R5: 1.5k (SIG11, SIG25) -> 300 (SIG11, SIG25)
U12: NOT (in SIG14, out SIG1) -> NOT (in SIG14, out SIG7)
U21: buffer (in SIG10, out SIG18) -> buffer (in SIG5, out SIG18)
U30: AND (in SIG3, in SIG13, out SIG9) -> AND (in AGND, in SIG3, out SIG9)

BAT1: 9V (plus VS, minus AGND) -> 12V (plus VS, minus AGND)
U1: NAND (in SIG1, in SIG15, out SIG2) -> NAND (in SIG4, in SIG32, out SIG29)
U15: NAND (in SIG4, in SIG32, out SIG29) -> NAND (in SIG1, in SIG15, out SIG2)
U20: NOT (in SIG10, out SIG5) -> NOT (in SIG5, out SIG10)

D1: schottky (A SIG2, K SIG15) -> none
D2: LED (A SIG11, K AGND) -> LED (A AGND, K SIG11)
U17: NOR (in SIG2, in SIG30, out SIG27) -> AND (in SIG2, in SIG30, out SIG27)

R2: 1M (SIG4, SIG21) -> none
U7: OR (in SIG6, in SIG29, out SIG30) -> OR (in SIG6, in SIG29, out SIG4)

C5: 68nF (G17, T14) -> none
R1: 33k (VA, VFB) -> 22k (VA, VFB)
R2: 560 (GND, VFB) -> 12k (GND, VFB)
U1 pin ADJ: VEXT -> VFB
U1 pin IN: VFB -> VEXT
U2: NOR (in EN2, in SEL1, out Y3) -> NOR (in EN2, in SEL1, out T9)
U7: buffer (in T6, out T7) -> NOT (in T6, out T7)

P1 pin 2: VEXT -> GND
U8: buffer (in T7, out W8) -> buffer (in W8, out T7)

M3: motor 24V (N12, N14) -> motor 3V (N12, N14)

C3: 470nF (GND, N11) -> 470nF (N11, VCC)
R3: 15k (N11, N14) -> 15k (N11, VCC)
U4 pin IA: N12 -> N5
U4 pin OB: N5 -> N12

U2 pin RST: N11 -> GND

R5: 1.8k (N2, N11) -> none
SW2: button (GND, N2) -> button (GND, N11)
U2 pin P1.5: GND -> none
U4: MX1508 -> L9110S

——

» **Task details**: Among the entries above, copy exactly only the lines starting with the one containing "U15: NAND (in" and going through the one containing "U1 pin IN: VFB -> VEXT", both ends included.

» **Answer to this exercise**:
U15: NAND (in SIG4, in SIG32, out SIG29) -> NAND (in SIG1, in SIG15, out SIG2)
U20: NOT (in SIG10, out SIG5) -> NOT (in SIG5, out SIG10)

D1: schottky (A SIG2, K SIG15) -> none
D2: LED (A SIG11, K AGND) -> LED (A AGND, K SIG11)
U17: NOR (in SIG2, in SIG30, out SIG27) -> AND (in SIG2, in SIG30, out SIG27)

R2: 1M (SIG4, SIG21) -> none
U7: OR (in SIG6, in SIG29, out SIG30) -> OR (in SIG6, in SIG29, out SIG4)

C5: 68nF (G17, T14) -> none
R1: 33k (VA, VFB) -> 22k (VA, VFB)
R2: 560 (GND, VFB) -> 12k (GND, VFB)
U1 pin ADJ: VEXT -> VFB
U1 pin IN: VFB -> VEXT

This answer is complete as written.